Task to carry out:
Where the data below contains pictures, omit them; output the rest word for word.
____ Records to process
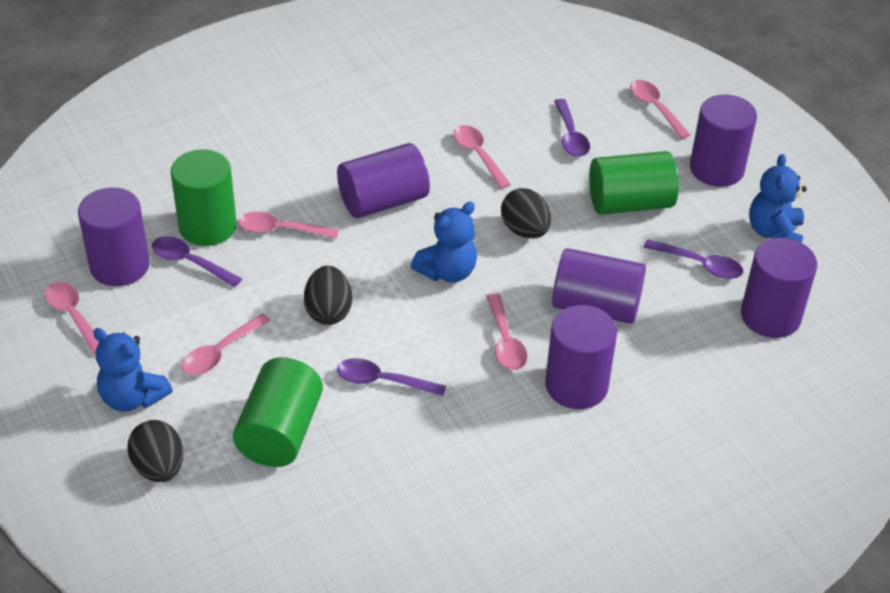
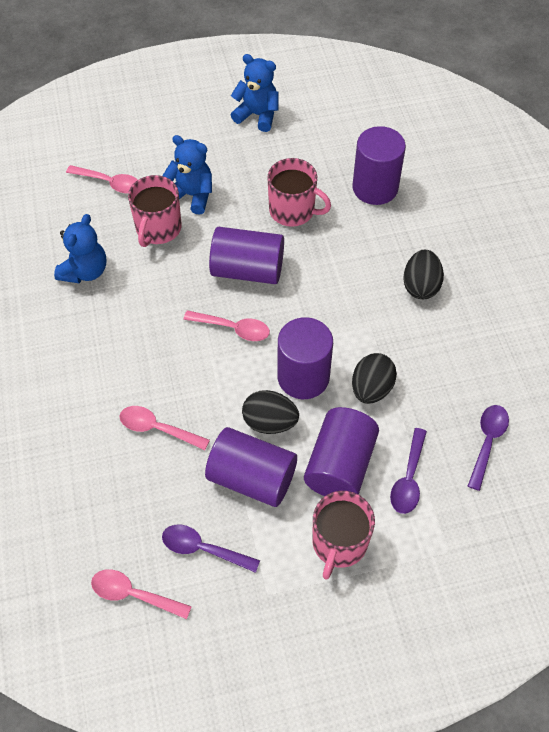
green cylinder: 3 -> 0
pink mug: 0 -> 3
pink spoon: 6 -> 4
purple cylinder: 6 -> 5
purple spoon: 4 -> 3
________
Response below:
green cylinder: 3 -> 0
pink mug: 0 -> 3
pink spoon: 6 -> 4
purple cylinder: 6 -> 5
purple spoon: 4 -> 3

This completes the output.